## What you have to do
Reproduce this listing from its first line through the line with "none -> purple brick F1:F2 level 1", inclusive, leaving out all that follows.
————————
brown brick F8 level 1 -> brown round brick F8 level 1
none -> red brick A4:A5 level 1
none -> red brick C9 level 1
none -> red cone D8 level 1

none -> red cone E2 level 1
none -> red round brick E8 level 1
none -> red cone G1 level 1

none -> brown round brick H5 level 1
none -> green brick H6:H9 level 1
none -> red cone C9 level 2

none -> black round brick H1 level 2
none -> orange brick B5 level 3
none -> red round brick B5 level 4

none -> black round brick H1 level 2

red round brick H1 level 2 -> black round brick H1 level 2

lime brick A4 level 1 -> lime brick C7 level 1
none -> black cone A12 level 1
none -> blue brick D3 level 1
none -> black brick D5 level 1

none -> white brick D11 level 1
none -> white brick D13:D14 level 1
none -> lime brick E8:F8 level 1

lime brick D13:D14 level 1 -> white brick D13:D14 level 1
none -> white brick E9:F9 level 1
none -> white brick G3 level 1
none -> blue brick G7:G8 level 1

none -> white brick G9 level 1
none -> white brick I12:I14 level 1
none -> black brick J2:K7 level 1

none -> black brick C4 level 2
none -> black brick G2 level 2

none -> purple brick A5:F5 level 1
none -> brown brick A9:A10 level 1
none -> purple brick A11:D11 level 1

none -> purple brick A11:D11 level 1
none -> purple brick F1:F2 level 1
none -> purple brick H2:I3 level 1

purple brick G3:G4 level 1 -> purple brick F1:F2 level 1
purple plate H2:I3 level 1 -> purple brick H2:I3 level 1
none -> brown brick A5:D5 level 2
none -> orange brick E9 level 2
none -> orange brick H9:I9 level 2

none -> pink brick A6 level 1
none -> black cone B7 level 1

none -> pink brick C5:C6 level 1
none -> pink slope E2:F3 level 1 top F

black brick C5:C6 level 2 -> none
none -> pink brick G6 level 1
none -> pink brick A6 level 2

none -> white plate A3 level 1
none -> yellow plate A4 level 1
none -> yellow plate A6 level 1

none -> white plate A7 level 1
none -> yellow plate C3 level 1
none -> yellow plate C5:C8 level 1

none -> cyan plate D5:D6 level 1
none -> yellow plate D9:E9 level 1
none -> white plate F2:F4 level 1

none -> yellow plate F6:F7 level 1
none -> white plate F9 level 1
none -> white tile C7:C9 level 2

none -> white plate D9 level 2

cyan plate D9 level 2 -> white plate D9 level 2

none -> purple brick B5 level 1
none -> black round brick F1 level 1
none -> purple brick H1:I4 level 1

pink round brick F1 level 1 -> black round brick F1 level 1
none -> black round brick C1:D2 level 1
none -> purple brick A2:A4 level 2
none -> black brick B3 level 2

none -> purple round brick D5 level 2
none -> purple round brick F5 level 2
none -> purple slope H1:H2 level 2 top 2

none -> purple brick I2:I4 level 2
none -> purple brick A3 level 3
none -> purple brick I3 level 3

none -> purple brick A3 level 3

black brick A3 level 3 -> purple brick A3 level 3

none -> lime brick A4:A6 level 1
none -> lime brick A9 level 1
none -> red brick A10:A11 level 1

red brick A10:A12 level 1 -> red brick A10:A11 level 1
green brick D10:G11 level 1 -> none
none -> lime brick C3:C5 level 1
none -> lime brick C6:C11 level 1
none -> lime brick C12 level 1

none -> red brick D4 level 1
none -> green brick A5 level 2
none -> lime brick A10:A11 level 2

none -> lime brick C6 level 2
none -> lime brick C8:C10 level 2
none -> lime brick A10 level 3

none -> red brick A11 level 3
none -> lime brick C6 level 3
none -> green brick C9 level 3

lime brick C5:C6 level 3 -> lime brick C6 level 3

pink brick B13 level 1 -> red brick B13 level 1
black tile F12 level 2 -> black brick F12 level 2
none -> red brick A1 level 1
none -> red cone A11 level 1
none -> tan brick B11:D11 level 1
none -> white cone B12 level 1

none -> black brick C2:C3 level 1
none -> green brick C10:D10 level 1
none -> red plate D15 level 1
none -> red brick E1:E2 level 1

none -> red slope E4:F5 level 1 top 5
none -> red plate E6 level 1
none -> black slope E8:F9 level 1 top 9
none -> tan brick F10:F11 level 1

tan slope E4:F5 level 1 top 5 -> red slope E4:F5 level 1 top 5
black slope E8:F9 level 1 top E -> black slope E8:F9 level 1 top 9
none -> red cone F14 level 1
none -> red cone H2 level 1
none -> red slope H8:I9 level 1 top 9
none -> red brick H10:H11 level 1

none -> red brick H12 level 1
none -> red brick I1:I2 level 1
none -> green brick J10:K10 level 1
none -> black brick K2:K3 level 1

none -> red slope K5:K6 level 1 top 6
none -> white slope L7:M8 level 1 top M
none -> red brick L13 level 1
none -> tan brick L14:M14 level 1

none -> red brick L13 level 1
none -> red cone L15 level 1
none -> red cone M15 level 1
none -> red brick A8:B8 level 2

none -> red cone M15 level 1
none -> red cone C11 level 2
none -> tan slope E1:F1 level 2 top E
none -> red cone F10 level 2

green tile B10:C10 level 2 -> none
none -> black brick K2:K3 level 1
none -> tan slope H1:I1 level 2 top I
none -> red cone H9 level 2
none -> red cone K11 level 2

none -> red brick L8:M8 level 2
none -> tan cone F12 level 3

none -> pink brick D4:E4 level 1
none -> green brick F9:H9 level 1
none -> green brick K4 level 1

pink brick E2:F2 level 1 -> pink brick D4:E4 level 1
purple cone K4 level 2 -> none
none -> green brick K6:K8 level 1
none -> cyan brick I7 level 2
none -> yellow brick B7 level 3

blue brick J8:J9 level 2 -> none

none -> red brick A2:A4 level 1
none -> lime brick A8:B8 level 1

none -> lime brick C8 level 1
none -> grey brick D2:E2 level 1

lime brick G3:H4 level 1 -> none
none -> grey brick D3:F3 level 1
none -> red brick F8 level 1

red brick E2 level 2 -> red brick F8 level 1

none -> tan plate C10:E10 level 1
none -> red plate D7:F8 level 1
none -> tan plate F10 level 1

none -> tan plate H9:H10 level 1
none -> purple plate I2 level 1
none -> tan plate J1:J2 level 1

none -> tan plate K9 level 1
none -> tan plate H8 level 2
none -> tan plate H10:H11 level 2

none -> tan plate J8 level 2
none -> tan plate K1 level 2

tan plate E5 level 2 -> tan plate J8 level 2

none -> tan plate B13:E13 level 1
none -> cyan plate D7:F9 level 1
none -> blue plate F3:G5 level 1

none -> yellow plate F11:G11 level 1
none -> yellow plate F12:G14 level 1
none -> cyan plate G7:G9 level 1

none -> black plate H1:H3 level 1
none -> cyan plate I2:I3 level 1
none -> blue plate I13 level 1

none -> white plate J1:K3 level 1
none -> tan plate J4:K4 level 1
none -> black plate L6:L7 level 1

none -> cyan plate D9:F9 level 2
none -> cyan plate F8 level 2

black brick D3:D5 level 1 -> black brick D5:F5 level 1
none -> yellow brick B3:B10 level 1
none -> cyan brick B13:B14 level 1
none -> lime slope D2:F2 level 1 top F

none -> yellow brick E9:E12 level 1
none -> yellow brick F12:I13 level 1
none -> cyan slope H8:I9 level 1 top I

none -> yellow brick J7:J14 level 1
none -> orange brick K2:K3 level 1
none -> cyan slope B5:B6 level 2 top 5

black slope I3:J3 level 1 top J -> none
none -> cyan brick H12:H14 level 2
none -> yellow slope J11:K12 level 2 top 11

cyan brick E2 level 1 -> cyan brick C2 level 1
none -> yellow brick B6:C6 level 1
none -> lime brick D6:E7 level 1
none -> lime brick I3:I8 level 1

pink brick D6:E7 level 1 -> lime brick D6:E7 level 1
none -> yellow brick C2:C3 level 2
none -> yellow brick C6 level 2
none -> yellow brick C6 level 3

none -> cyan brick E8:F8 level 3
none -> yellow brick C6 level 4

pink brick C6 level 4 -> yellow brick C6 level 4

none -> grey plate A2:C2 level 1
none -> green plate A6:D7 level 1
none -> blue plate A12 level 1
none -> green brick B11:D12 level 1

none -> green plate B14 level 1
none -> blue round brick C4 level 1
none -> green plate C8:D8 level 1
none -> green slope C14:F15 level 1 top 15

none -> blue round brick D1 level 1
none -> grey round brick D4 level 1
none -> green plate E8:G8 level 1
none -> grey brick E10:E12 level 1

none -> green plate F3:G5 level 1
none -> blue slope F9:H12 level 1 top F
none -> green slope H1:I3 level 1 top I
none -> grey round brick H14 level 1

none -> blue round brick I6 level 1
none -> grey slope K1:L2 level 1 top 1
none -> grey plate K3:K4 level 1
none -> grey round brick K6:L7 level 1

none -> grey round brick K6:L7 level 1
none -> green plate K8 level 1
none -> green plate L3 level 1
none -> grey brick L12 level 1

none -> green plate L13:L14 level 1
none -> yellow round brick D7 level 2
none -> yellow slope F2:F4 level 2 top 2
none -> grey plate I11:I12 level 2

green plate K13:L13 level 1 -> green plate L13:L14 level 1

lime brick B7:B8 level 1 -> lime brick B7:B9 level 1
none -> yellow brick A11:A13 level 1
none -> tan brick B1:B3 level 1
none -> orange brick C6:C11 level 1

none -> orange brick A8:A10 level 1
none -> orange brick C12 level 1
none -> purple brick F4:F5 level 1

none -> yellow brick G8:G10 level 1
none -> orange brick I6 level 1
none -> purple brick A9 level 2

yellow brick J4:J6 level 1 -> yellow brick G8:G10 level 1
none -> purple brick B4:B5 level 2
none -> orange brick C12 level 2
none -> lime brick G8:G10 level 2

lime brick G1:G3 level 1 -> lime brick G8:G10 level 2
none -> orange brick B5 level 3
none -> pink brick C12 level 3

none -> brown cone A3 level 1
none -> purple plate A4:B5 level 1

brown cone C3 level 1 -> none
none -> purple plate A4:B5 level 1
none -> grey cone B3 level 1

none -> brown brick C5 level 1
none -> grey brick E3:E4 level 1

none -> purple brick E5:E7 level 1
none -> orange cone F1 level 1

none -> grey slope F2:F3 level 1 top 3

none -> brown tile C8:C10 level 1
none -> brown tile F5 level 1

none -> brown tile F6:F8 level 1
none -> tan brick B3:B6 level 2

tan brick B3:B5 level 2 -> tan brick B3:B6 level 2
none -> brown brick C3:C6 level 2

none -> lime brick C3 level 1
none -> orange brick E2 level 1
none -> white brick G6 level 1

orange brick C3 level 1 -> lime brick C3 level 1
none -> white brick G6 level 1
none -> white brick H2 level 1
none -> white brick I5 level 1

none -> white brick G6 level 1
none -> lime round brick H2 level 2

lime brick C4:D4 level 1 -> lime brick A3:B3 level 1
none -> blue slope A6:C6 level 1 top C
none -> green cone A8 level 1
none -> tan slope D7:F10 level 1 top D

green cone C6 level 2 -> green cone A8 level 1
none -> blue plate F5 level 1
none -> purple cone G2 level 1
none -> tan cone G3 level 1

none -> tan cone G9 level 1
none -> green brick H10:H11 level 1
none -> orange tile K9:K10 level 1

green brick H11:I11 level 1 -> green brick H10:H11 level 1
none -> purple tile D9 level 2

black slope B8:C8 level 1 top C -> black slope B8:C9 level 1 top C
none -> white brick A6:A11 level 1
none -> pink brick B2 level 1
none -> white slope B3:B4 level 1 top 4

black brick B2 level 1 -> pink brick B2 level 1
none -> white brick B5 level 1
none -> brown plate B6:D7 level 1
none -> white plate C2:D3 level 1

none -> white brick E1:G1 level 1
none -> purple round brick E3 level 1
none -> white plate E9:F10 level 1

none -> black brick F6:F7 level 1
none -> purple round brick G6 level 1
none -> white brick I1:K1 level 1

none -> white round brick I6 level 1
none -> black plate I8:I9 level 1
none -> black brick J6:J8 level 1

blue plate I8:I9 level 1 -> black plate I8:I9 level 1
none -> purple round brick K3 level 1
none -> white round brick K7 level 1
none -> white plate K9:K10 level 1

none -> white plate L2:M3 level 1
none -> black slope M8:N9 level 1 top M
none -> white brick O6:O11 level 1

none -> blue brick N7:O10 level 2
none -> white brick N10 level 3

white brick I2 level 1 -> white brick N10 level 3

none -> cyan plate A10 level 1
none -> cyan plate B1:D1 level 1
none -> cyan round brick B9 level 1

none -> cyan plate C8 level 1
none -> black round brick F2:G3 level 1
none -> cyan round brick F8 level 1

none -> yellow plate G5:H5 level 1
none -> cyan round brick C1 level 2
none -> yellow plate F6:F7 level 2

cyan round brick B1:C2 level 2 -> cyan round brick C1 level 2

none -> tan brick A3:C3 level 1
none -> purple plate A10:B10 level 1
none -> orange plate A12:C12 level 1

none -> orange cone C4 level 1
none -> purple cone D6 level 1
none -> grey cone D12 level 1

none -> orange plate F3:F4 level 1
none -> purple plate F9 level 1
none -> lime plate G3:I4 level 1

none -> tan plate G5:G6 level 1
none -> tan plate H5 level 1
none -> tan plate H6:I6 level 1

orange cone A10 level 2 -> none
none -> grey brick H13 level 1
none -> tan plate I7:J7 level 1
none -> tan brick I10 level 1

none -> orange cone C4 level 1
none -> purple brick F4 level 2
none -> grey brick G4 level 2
————————
## Output for this task
brown brick F8 level 1 -> brown round brick F8 level 1
none -> red brick A4:A5 level 1
none -> red brick C9 level 1
none -> red cone D8 level 1

none -> red cone E2 level 1
none -> red round brick E8 level 1
none -> red cone G1 level 1

none -> brown round brick H5 level 1
none -> green brick H6:H9 level 1
none -> red cone C9 level 2

none -> black round brick H1 level 2
none -> orange brick B5 level 3
none -> red round brick B5 level 4

none -> black round brick H1 level 2

red round brick H1 level 2 -> black round brick H1 level 2

lime brick A4 level 1 -> lime brick C7 level 1
none -> black cone A12 level 1
none -> blue brick D3 level 1
none -> black brick D5 level 1

none -> white brick D11 level 1
none -> white brick D13:D14 level 1
none -> lime brick E8:F8 level 1

lime brick D13:D14 level 1 -> white brick D13:D14 level 1
none -> white brick E9:F9 level 1
none -> white brick G3 level 1
none -> blue brick G7:G8 level 1

none -> white brick G9 level 1
none -> white brick I12:I14 level 1
none -> black brick J2:K7 level 1

none -> black brick C4 level 2
none -> black brick G2 level 2

none -> purple brick A5:F5 level 1
none -> brown brick A9:A10 level 1
none -> purple brick A11:D11 level 1

none -> purple brick A11:D11 level 1
none -> purple brick F1:F2 level 1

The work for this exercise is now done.